REQUIRED WORK
Report, as a bare number, how many lines in the data contain "none".

DATA TO EXAMINE section start

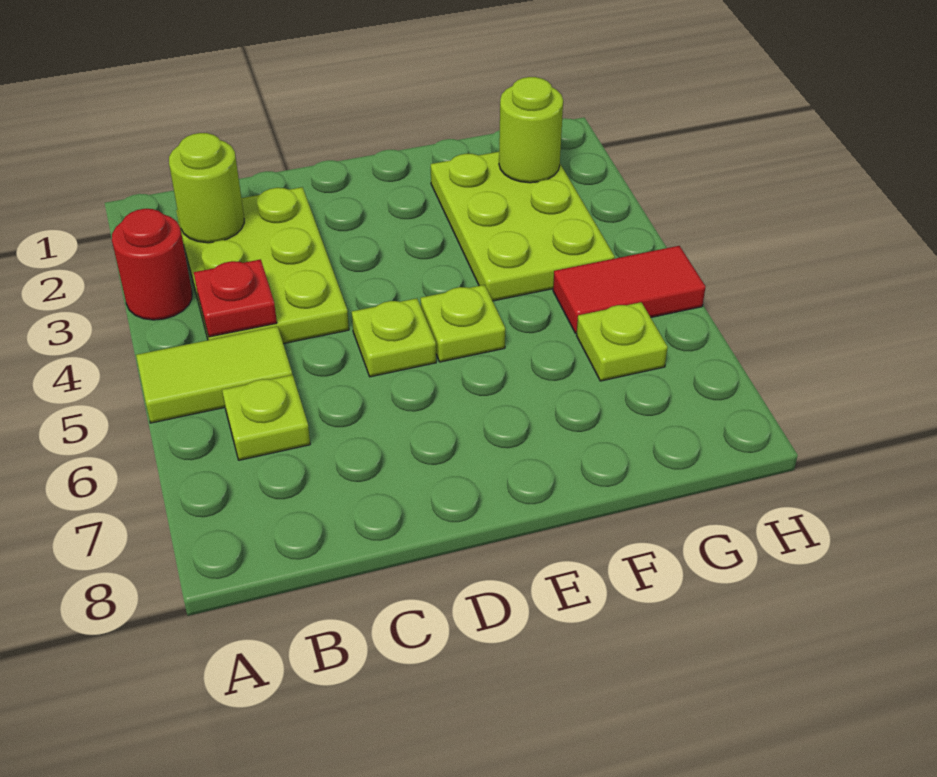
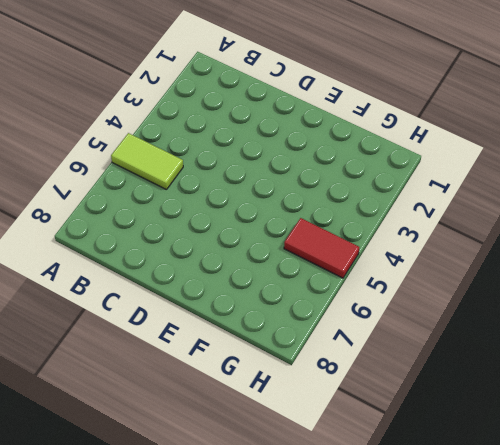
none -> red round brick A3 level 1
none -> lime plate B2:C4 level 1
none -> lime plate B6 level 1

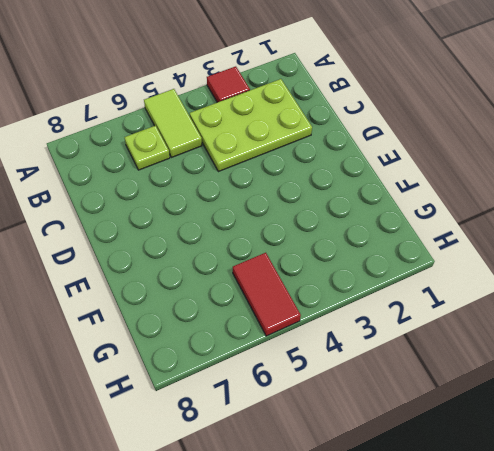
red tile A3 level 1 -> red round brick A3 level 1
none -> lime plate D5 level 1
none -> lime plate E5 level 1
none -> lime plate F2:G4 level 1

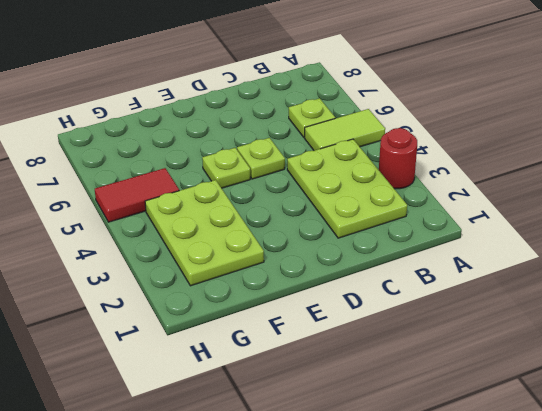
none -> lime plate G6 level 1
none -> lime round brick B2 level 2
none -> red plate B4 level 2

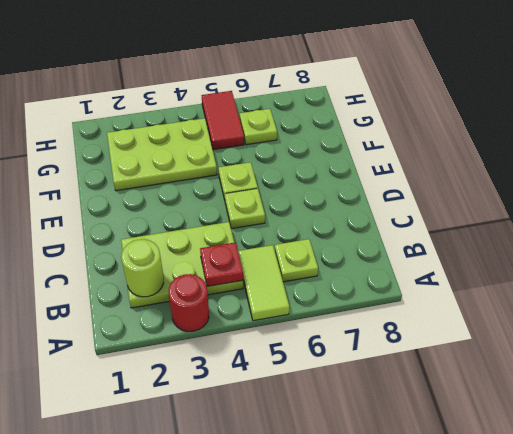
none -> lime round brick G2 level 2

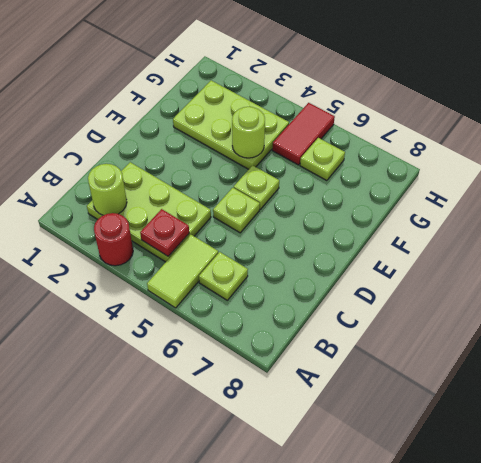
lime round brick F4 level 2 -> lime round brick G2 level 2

DATA TO EXAMINE section end

COMPLETED TASK
10